### Instructions to follow
Scan the data below for the string "BUSY". Copy every line where it appears.

### Task material

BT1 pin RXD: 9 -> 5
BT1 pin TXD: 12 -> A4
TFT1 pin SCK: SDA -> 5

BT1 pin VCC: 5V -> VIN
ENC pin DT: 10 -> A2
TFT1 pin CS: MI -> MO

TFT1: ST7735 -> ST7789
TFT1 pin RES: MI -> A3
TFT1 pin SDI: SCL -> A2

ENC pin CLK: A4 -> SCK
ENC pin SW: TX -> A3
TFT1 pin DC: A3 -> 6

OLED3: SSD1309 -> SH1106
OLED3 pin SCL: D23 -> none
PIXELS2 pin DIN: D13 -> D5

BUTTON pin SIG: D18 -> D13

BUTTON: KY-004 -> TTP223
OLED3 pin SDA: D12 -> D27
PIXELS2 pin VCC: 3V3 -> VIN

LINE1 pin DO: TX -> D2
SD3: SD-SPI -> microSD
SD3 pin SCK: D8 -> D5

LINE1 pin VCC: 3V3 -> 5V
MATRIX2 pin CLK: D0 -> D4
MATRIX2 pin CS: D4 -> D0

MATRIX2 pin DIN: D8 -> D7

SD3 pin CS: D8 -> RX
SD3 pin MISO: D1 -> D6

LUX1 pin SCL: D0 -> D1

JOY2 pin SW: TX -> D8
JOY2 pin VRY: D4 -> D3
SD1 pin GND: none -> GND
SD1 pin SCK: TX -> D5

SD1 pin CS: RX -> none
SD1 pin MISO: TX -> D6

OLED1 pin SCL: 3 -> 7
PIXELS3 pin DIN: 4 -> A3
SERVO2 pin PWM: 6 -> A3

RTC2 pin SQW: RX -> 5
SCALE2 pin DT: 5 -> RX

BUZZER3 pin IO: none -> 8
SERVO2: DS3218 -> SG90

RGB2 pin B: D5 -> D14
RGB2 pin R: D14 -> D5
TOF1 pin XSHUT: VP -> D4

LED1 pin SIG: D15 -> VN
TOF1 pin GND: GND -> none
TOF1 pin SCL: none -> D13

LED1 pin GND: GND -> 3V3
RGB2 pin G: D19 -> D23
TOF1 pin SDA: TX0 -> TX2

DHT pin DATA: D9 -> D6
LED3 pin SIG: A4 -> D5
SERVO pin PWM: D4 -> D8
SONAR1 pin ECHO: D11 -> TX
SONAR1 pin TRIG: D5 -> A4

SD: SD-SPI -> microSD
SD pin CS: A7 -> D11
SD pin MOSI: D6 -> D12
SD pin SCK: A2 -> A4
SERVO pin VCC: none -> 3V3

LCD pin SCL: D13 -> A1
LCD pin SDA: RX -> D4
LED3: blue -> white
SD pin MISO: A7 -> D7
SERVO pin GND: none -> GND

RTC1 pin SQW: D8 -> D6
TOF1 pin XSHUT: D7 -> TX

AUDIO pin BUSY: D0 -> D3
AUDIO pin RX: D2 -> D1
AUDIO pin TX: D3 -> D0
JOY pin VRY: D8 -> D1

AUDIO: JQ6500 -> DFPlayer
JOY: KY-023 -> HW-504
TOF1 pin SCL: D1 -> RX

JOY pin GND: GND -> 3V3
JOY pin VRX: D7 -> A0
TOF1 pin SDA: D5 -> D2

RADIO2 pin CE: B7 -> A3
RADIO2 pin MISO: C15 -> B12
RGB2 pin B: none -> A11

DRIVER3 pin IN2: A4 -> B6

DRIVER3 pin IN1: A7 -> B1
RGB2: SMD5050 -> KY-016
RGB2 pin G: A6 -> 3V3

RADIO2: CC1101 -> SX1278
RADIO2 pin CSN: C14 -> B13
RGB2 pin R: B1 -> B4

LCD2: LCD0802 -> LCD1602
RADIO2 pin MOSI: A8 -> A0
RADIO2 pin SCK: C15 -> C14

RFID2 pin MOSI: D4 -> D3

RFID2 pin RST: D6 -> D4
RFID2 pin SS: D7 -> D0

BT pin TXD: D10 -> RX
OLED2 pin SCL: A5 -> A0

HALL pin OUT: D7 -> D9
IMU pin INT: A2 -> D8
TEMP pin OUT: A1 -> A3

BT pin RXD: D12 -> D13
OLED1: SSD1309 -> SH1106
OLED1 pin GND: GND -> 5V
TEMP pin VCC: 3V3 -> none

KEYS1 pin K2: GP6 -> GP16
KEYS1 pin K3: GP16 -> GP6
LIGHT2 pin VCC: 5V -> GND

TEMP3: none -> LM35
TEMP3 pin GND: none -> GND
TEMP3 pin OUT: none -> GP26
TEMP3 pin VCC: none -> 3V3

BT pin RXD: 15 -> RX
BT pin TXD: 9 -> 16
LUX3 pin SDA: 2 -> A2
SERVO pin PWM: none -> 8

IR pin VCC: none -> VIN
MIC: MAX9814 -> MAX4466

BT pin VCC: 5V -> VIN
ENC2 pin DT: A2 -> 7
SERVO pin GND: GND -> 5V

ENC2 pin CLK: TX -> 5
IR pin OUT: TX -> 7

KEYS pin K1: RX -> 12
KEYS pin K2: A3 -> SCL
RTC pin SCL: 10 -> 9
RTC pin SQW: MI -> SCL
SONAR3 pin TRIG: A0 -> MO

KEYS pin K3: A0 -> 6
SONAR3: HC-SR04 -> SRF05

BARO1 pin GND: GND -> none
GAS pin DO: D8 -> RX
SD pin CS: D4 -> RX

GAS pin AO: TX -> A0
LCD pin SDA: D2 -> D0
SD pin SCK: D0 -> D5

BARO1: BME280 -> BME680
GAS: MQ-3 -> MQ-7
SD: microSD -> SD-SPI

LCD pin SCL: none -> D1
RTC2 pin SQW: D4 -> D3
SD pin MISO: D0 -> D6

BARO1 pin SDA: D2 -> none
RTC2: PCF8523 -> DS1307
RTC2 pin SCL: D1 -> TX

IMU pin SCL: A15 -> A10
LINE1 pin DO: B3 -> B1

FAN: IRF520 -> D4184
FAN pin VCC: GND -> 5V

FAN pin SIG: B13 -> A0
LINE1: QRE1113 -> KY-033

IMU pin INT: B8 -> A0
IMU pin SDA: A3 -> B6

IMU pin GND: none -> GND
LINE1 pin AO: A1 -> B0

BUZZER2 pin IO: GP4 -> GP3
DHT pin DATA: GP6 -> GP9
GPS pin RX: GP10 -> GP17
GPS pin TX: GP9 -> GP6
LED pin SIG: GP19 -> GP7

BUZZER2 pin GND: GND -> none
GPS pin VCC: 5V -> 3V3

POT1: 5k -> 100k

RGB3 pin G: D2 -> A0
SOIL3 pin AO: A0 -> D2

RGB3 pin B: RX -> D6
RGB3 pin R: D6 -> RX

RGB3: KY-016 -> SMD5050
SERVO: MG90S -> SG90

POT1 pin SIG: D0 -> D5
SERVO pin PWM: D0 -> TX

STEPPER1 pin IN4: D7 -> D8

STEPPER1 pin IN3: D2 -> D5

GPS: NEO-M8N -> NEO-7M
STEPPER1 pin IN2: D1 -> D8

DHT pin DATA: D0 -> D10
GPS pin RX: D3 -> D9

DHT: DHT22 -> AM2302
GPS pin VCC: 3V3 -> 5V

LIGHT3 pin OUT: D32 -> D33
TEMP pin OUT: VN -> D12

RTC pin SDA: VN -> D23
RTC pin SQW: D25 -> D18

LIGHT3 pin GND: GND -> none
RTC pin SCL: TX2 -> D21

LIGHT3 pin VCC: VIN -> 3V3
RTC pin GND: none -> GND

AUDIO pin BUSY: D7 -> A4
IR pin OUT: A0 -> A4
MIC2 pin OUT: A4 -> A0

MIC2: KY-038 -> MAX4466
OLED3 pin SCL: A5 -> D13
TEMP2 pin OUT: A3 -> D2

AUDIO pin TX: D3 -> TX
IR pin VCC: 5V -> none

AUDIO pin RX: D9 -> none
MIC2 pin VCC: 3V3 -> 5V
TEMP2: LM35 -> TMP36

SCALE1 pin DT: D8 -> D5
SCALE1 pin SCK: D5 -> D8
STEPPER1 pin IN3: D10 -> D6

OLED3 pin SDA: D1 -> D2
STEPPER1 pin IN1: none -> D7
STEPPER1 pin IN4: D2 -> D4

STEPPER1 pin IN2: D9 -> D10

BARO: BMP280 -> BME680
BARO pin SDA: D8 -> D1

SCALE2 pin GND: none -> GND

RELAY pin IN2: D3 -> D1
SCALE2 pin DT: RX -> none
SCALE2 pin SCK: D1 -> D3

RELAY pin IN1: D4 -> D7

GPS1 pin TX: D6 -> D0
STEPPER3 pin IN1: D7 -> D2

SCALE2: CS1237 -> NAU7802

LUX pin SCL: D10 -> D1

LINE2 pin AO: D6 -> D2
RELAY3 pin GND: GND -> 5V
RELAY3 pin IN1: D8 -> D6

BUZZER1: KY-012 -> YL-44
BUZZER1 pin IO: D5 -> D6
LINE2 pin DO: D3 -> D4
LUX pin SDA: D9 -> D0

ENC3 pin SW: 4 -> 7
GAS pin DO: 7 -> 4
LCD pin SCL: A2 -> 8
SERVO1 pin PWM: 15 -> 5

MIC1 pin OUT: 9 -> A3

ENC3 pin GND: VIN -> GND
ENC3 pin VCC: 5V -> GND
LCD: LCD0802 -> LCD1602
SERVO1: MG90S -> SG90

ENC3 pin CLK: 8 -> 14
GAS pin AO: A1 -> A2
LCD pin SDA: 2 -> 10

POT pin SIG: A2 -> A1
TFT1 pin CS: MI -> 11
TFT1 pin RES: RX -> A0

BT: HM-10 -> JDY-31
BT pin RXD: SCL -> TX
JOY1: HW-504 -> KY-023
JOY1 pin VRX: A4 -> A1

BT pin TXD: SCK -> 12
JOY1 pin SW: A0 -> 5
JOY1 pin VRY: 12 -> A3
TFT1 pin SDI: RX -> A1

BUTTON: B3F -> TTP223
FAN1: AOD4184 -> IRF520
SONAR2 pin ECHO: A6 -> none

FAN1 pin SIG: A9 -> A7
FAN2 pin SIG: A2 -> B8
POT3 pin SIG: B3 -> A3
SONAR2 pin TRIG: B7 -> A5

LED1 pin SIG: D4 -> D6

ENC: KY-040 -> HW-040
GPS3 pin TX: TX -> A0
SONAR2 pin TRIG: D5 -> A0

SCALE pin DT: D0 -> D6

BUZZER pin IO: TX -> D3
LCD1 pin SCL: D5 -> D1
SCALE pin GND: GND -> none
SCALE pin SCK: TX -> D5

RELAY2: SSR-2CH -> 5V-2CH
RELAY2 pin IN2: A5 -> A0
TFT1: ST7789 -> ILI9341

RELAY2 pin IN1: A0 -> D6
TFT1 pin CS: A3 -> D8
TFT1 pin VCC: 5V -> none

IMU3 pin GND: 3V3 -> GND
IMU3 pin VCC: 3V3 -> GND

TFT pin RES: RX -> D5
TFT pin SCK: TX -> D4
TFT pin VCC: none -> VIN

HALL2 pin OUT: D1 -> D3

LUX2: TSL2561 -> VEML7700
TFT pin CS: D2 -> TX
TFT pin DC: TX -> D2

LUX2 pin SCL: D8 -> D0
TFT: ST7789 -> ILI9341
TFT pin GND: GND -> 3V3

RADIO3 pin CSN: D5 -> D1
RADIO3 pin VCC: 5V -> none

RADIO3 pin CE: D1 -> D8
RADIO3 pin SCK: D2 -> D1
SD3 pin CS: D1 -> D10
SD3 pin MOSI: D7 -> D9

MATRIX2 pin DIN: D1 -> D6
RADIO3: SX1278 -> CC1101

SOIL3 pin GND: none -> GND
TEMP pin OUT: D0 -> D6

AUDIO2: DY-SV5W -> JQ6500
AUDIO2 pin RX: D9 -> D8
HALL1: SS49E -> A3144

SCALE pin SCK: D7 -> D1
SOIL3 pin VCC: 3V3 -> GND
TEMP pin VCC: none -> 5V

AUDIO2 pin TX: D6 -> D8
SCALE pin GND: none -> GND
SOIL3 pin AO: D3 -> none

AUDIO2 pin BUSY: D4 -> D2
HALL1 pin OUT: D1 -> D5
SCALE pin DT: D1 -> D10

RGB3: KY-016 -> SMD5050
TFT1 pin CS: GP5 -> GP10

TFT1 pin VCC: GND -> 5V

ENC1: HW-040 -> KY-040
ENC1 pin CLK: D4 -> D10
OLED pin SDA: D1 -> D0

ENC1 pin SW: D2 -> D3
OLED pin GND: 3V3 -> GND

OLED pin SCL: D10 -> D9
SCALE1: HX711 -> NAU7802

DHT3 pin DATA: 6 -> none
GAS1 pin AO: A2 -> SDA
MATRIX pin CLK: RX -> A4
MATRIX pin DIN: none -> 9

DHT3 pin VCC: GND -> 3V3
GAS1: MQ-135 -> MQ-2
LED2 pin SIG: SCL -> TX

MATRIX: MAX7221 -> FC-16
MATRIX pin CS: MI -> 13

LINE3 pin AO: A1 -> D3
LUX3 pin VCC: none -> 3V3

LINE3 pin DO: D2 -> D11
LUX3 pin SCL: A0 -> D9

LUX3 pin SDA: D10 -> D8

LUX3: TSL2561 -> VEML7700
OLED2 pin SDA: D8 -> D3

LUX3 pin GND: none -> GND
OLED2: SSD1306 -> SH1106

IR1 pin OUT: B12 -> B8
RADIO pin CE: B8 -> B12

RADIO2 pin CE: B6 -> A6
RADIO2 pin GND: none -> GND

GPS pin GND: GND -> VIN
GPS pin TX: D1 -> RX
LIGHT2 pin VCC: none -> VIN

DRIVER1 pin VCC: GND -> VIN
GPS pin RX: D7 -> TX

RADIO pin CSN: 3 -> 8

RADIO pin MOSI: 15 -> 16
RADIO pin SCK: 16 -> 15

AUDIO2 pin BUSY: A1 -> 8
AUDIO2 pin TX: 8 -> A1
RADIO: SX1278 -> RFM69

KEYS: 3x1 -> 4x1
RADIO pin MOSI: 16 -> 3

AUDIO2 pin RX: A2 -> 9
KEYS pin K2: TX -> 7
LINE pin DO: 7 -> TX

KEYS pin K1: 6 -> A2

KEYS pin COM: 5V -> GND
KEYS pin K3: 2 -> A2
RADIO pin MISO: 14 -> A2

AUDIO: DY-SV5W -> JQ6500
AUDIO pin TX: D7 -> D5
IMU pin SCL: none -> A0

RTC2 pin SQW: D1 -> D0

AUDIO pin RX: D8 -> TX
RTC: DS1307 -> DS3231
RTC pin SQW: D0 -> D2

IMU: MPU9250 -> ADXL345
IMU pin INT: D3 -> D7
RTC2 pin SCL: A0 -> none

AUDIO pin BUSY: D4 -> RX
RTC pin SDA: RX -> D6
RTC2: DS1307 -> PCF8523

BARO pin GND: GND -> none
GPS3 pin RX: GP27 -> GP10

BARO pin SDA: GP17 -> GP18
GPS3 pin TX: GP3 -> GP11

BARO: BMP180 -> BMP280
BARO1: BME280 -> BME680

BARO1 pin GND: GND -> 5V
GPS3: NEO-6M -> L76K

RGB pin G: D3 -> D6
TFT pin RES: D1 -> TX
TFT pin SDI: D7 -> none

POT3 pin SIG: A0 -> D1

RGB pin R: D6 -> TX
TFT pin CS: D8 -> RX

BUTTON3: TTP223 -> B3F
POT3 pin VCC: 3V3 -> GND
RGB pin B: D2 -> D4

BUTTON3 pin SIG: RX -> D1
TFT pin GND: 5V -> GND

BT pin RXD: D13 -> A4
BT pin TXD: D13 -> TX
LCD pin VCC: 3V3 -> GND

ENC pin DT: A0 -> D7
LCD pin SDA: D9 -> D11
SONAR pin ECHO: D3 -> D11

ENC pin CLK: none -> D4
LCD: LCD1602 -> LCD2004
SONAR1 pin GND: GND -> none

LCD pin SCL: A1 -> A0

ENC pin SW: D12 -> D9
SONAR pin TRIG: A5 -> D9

### Exercise result
AUDIO pin BUSY: D0 -> D3
AUDIO pin BUSY: D7 -> A4
AUDIO2 pin BUSY: D4 -> D2
AUDIO2 pin BUSY: A1 -> 8
AUDIO pin BUSY: D4 -> RX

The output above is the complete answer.